"""

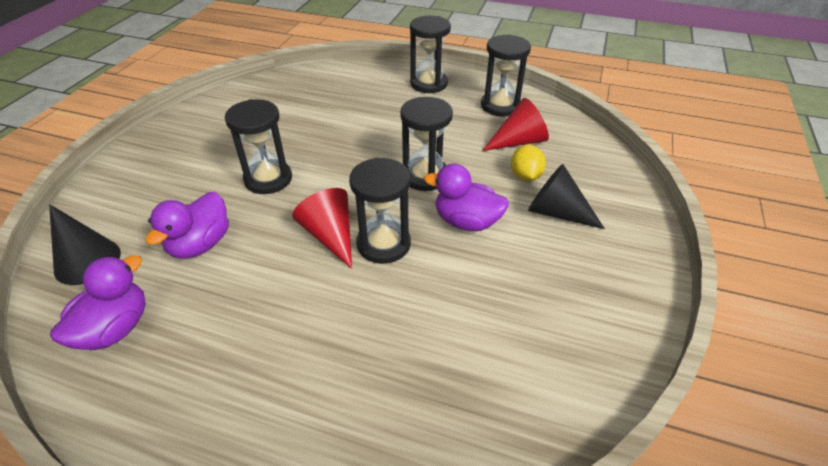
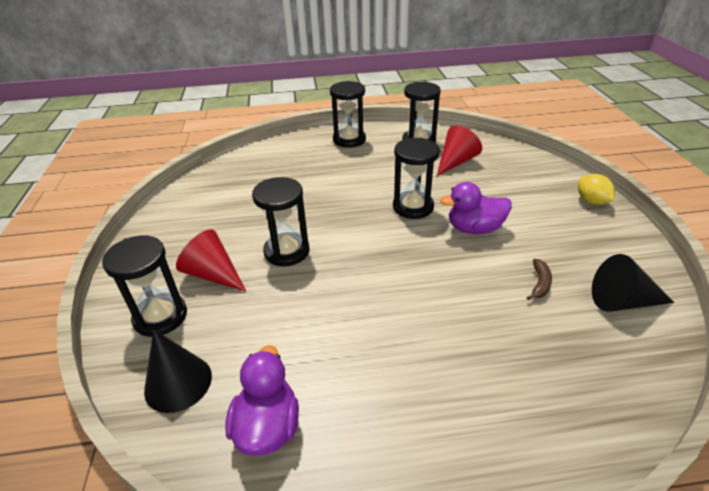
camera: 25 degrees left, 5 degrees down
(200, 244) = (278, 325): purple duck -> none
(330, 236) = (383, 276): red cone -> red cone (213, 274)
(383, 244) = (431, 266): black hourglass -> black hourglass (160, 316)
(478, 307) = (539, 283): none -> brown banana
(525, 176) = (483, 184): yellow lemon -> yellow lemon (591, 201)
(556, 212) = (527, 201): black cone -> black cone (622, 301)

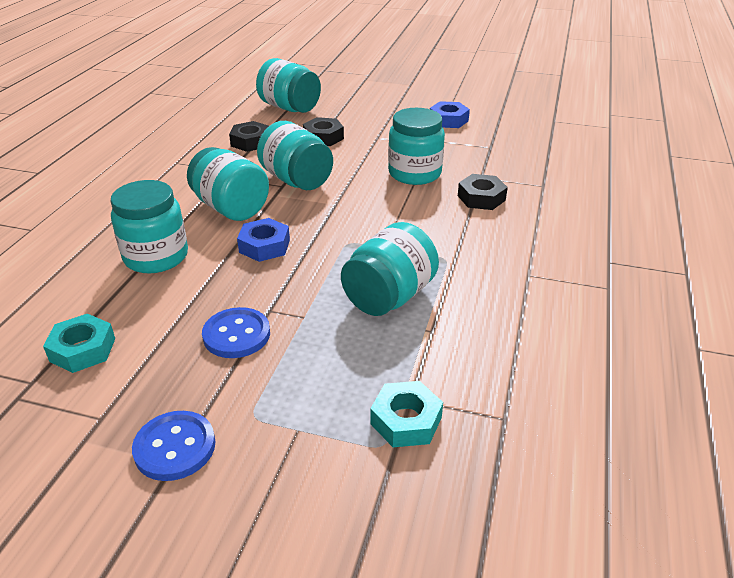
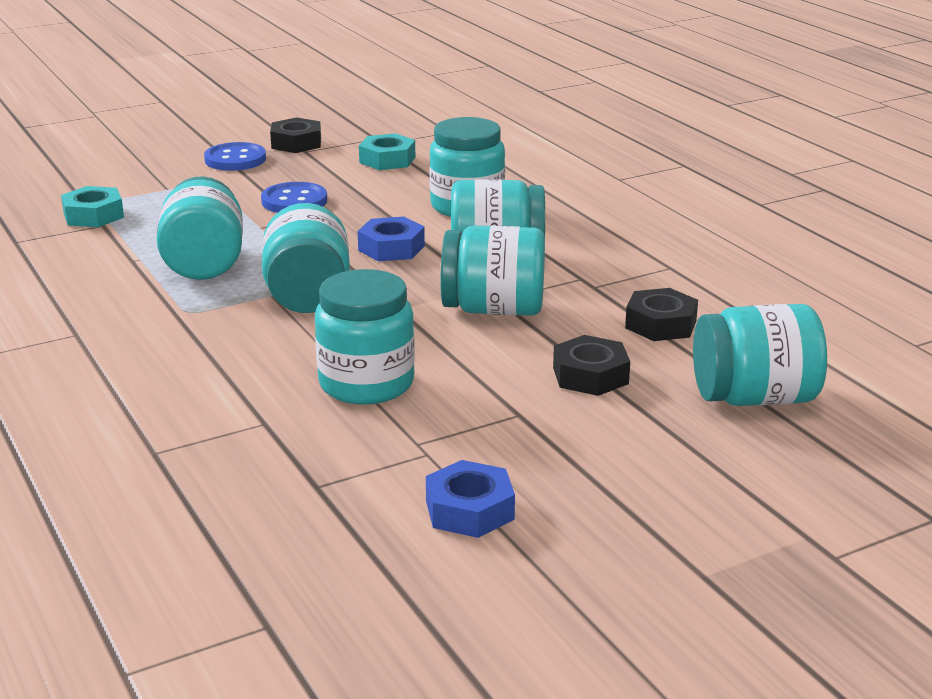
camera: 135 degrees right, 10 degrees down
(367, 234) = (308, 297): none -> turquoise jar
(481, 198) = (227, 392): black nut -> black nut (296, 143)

"""
"""

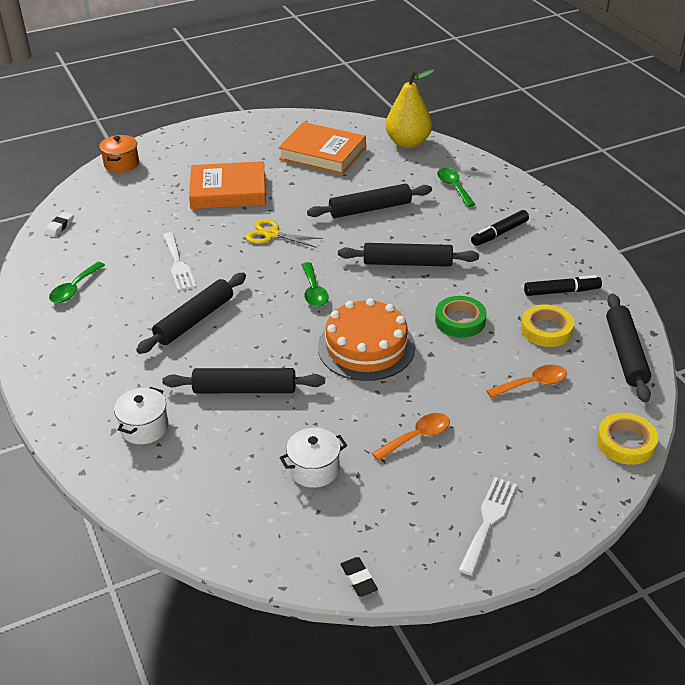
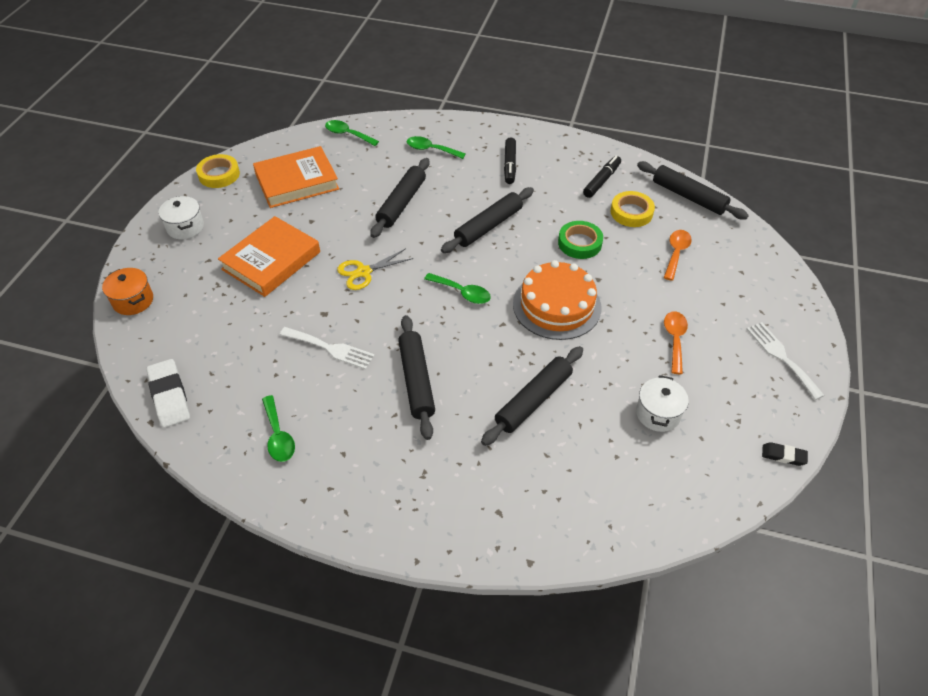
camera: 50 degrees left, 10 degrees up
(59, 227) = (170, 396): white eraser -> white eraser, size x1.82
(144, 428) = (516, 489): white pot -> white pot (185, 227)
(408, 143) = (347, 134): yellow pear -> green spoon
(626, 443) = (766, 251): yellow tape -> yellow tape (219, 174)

"""
"""

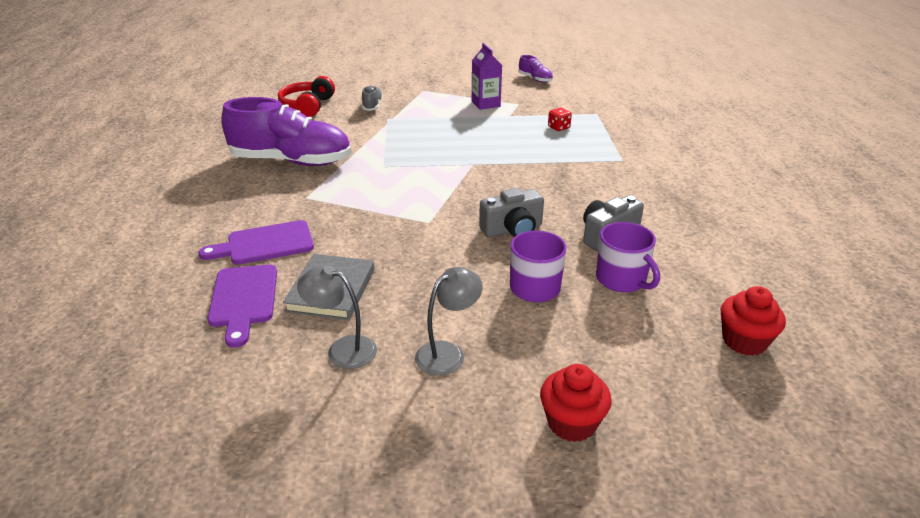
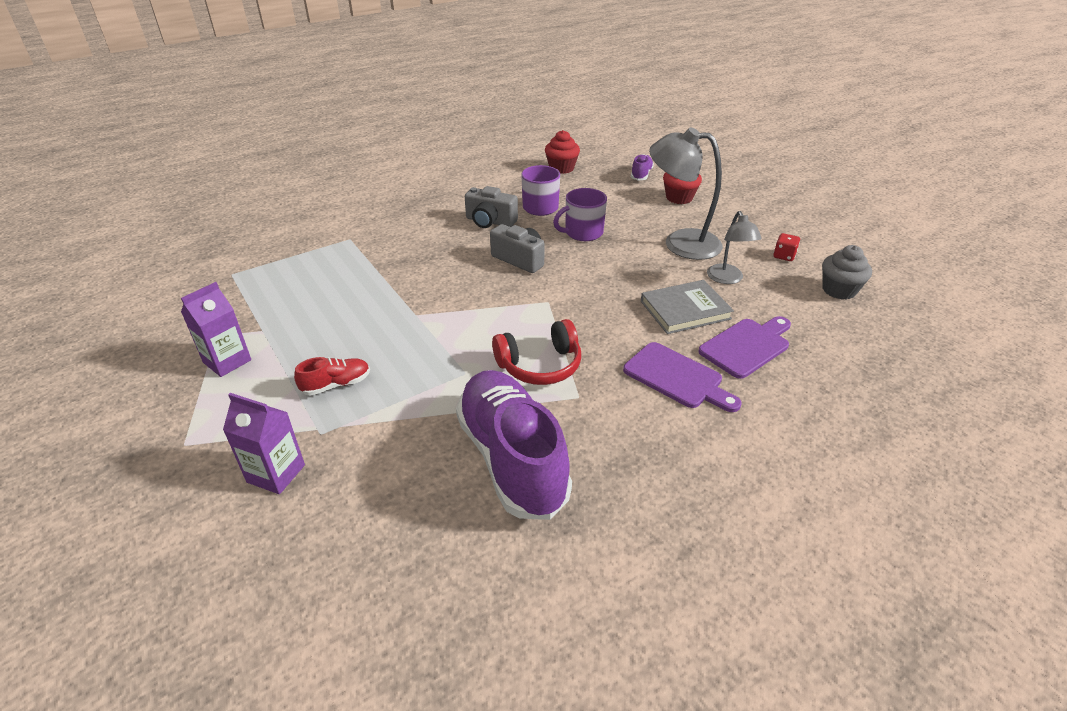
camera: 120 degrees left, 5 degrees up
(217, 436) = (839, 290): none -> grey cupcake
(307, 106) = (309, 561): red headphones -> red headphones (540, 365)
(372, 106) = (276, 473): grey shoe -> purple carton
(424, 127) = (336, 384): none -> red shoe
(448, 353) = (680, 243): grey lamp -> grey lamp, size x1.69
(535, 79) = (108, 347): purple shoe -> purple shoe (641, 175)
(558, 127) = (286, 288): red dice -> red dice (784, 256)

"""

Find the lines in the records that include the string "down", and reply with how many there are, nothing more.

▸ Written solution
2